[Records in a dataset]
==================================================

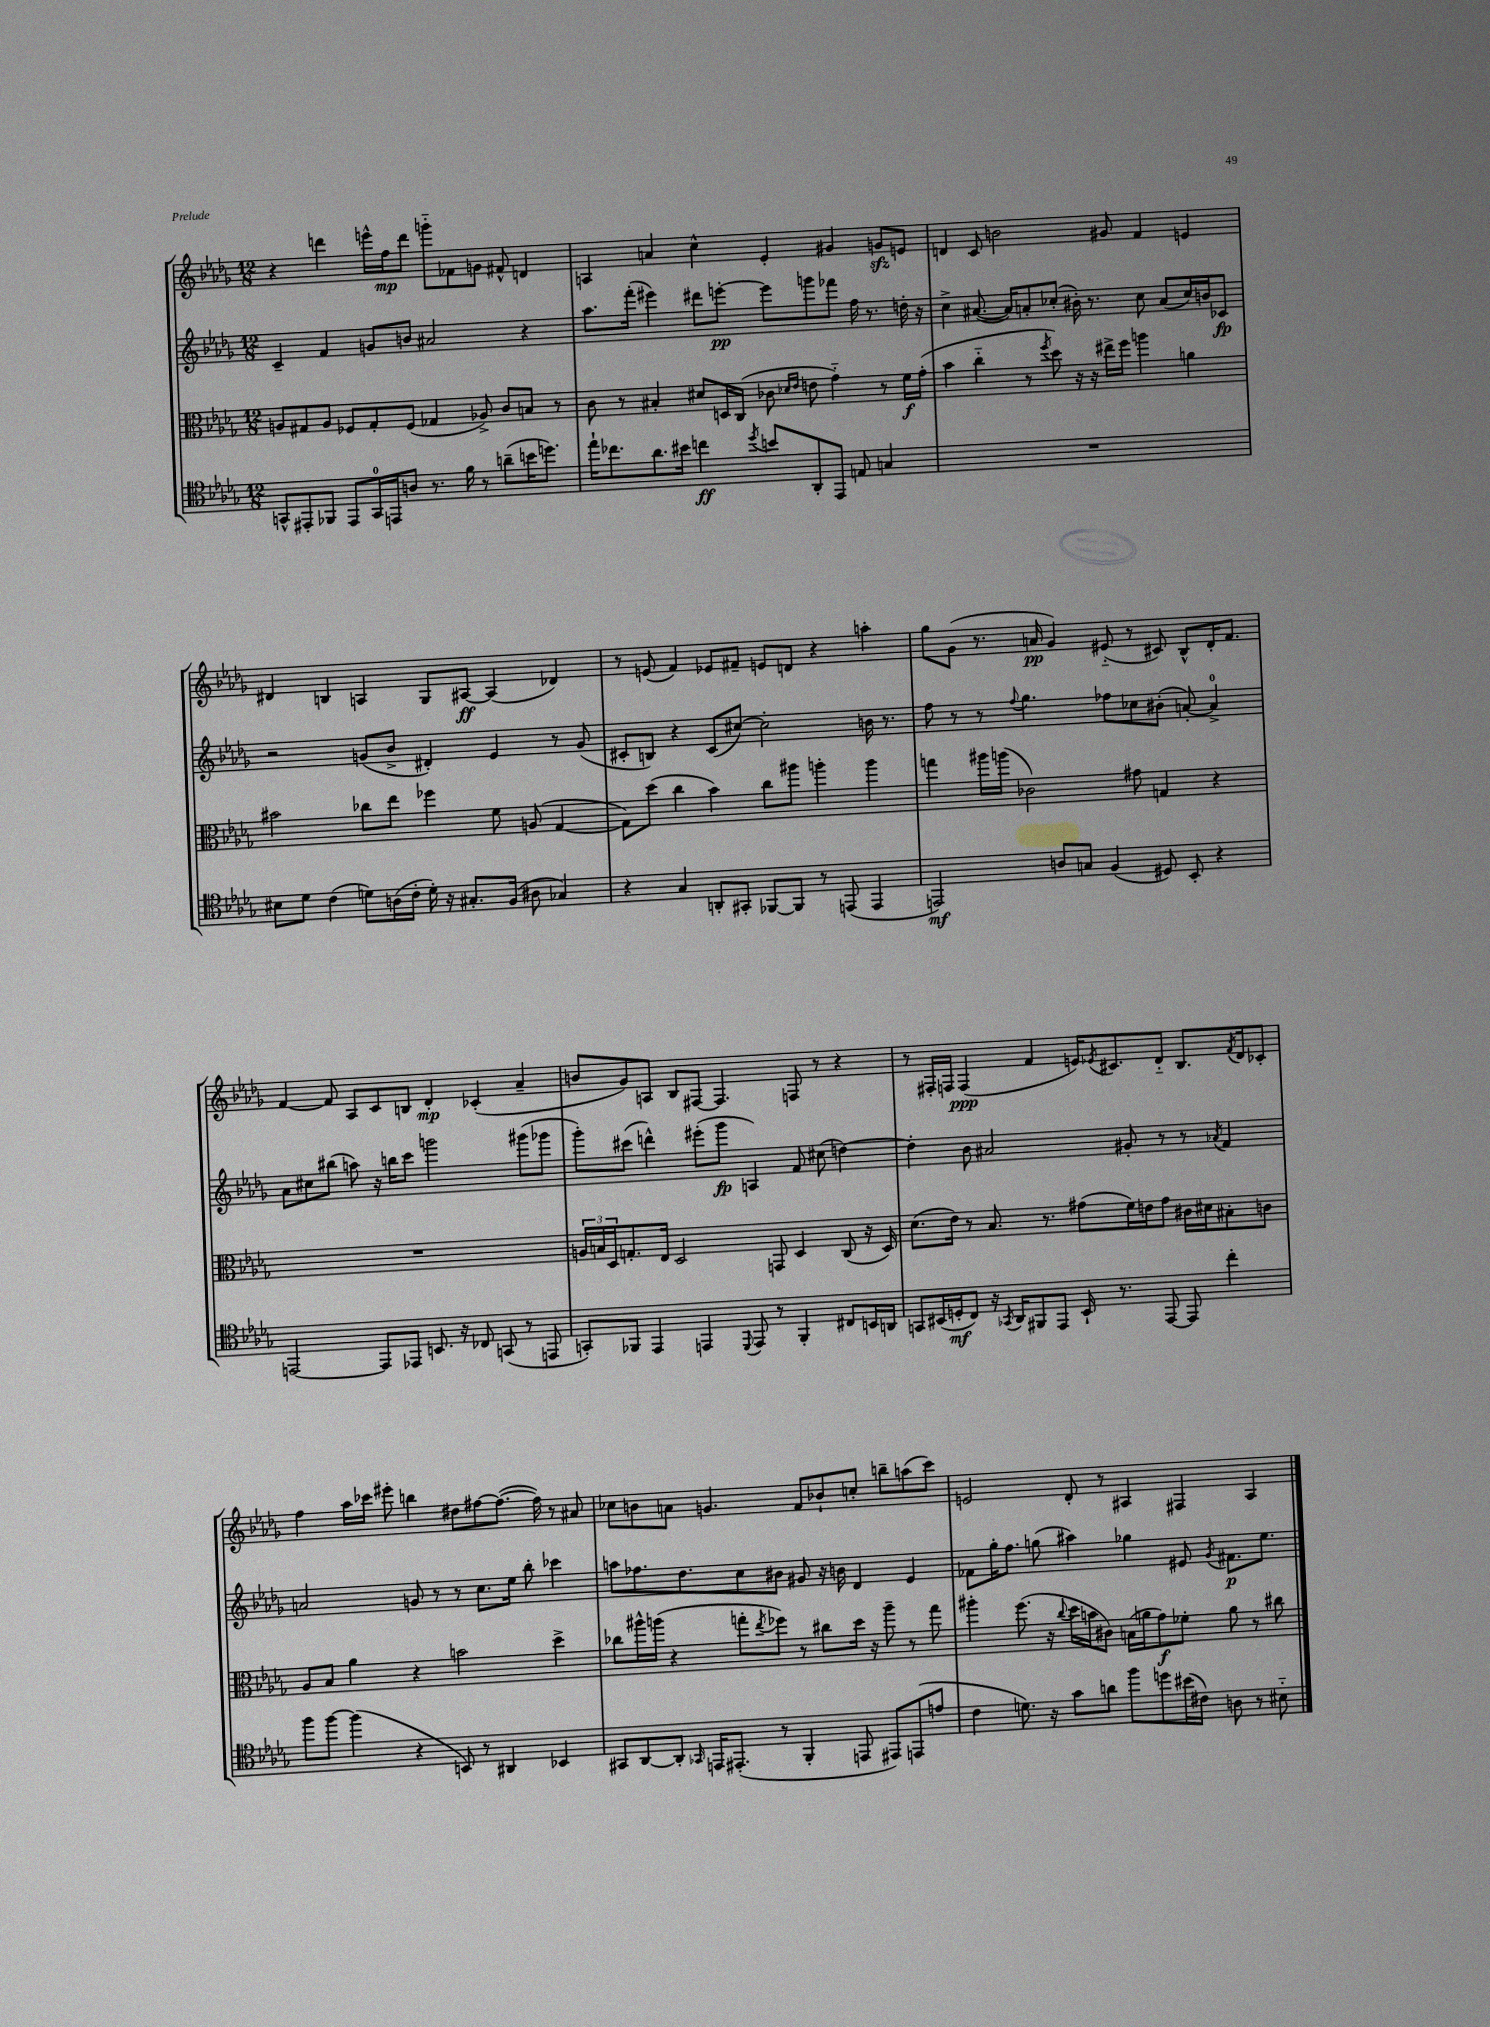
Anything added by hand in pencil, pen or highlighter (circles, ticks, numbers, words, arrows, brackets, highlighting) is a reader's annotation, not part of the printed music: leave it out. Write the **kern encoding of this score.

**kern	**kern	**kern	**kern
*staff4	*staff3	*staff2	*staff1
*clefC4	*clefC3	*clefG2	*clefG2
*k[b-e-a-d-g-]	*k[b-e-a-d-g-]	*k[b-e-a-d-g-]	*k[b-e-a-d-g-]
*M12/8	*M12/8	*M12/8	*M12/8
8GG^^	8A	4c~	4r
8EE#'	8G#	.	.
8FF-	8A	4f	4ddd
8EE#	8F-	.	.
16GG	8G#'	8g	16eee^^
16EE	.	.	16ff
8A	(8F-	8b	8ddd
8.r	4G-	2a#	8ggg'~
.	.	.	8f-
16f	.	.	.
8r	8A-^)	.	8g
(8a~	8c	.	8f#^^
16b	8B	4r	4d
8.dd)	.	.	.
.	8r	.	.
=	=	=	=
16ee-`	8c	8.aa-	4A
8.cc-	.	.	.
.	8r	.	.
.	.	(16fff'	.
8.a-	4B#'	4eee#)	4a
16b#	.	.	.
4cc	8d#	8ddd#	4cc^^
.	16D	[8eee'	.
.	(16C	.	.
8qdd-	.	.	.
8b	8c-	8eee]	4e-'
.	16qqd-	.	.
.	16qqe-	.	.
8AA-'	8e	8ggg	.
8EE-	4g-'~)	8fff-	4g#
8E	.	16ff	.
.	.	8.r	.
4G	8r	.	8g
.	16f	16dd'	8e
.	(16g-'	16r	.
=	=	=	=
1.r	4b-	4cc^	4d
.	4cc'~	([8.a#	8c
.	.	.	2b
.	.	16a#])	.
.	8r	8a'	.
.	8qff	.	.
.	8dd-)	(8cc-'	.
.	16r	16b#')	.
.	16r	8.r	.
.	16ee#^	.	8g#
.	16ff	.	.
.	4aa	8cc-	4f
.	.	(8a	.
.	4a	16cc-)	4e
.	.	16b	.
.	.	8c-	.
=	=	=	=
8B#	2b#	2r	4d#
8d-	.	.	.
(4c	.	.	4B
8d)	8cc-	(8g	4A
(16A	8ee-	8b-^	.
16c'	.	.	.
16d')	4ff-	4d#')	8G-
16r	.	.	.
8.G#'	.	.	[8A#
.	8f	4e-	(4A#]
(16F	.	.	.
8A#	(8A	.	.
4G-)	[4G-	8r	4d-)
.	.	(8g	.
=	=	=	=
4r	8G-])	8c#'	8r
.	(8dd-	8B)	(8e
4G-	4cc	4r	4f)
8AA'	4b-)	(8c#	8e-
8GG#'	.	[8cc#)	8f#~
[8FF-	8cc	2cc#']	8e
8FF-]	8aa#	.	8d
8r	4aa'	.	4r
(8EE	.	.	.
4EE	4aa	16b	4aa'
.	.	8.r	.
=	=	=	=
2EE)	4gg	8ff	8gg-
.	.	8r	(8g-
.	16aa#	8r	8.r
.	(16aa	.	.
.	.	8qqff	.
.	2c-)	4.gg-	.
.	.	.	16a
8A	.	.	4g-)
8G	.	.	.
(4F	.	8ff-	(8e#'~
.	8g#	8cc-	8r
8D#)	4G	(8b#'	8c#)
8BB-'	.	[8a')	8B-^^
4r	4r	4a^]	16d-'
.	.	.	8.f
=	=	=	=
[2EE	1.r	8a-	[4f
.	.	8cc#	.
.	.	(8bb#	8f]
.	.	8aa)	8A-
8EE]	.	16r	8c
.	.	16bb	.
8EE-	.	8ccc	8B
8.BB	.	2ggg	4d-'
16r	.	.	.
8C-	.	.	(4c-'
(8GG	.	.	.
8r	.	(8ggg#	4a-~
8EE	.	8ggg-	.
=	=	=	=
8GG')	24A	8ggg-')	8b
.	24B	.	.
.	24D-	.	.
8FF-	8.G'	(8ccc#	8g-)
4EE-	.	4ddd^^)	8A
.	16E-	.	.
.	2D-	.	8B-
4EE	.	(8eee#'	[8F#
.	.	8ggg-	4.F#]
8qqDD-	.	.	.
8EE	.	4A)	.
8r	8GG	.	.
4FF-'	4D-	8f	8F
.	.	(8cc#	8r
8C#	(8C	[4dd)	4r
16BB	16r	.	.
16AA	16D-)	.	.
=	=	=	=
8GG	(8.d-	4dd']	8r
(16BB#	.	.	16F#'
16D'	16e-)	.	16F
8C)	8r	8b-	(4F
16r	8.B-	2a#	.
8qGG-	.	.	.
16AA-	.	.	.
8FF#	.	.	4f
.	8.r	.	.
8EE-	.	.	.
16BB#`	(8g#	.	16e)
.	.	.	8qe-
8.r	.	.	8.c#
.	16f)	8g#'	.
.	16e	.	.
[8EE-	8g#	8r	8d-'~
8EE-]	16c#	8r	8.B-
.	16d#	.	.
.	.	8qa-	.
4cc'	8B#'	4f	.
.	.	.	8qf
.	.	.	16d-
.	8c	.	8c-'
=	=	=	=
8ff	8A-	2a	4ff
[8ff	8B-	.	.
(4ff]	4a-	.	16aa-
.	.	.	16ccc-
.	.	.	8eee#'
4r	4r	8g	4bb
.	.	8r	.
8BB)	2b	8r	8dd#
8r	.	8.cc	[8ff#
4AA#	.	.	(8.ff#_
.	.	16ee-	.
.	.	8bb-'	.
.	.	.	16ff#])
4BB-	4dd-^	4ccc-	8r
.	.	.	8a#
=	=	=	=
8GG#	8cc-	8aa	8cc-
[8AA-	16aa#^^	8.ff-	8b
.	(16aa	.	.
8AA-']	4r	.	8a
.	.	8.dd-	.
16qqGG-	.	.	.
16EE	.	.	4.g
(8.EE#'	.	.	.
.	8gg'	8cc	.
.	8qee-	.	.
8r	8ff-)	8b#	.
4FF'	8r	8g#	8f
.	8cc#	16r	8b-`
.	.	16b	.
8EE	16dd-	4d-	8cc'
.	16r	.	.
8EE#)	8aa~	.	8bb~
(8EE	8r	4e-	(8aa
8e	8gg	.	8ccc)
=	=	=	=
4c	4aa#'	8f-	2e
.	.	16gg-'	.
.	.	8.ff	.
8.d)	(8.ff	.	.
.	.	(8gg	.
16r	16r	.	.
.	8qqcc	.	.
8g-	16dd-	4aa#)	8d-'
.	16b	.	.
8a	8c#)	.	8r
8ff	(16B	4gg-	4A#
.	16a	.	.
8dd	8g-)	.	.
(16b#	8f-'	8e#	4F#
16c#)	.	.	.
.	.	8qg-	.
8A	8a	8.f#	.
8r	8r	.	4A#
.	.	8.ee-	.
8B#'~	8cc#	.	.
==	==	==	==
*-	*-	*-	*-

==================================================

Gather every line of the listing above that contains the string "kern", matching case exactly.

#### [Final result]
Anything added by hand in pencil, pen or highlighter (circles, ticks, numbers, words, arrows, brackets, highlighting) is a reader's annotation, not part of the printed music: leave it out. Write the **kern encoding of this score.
**kern	**kern	**kern	**kern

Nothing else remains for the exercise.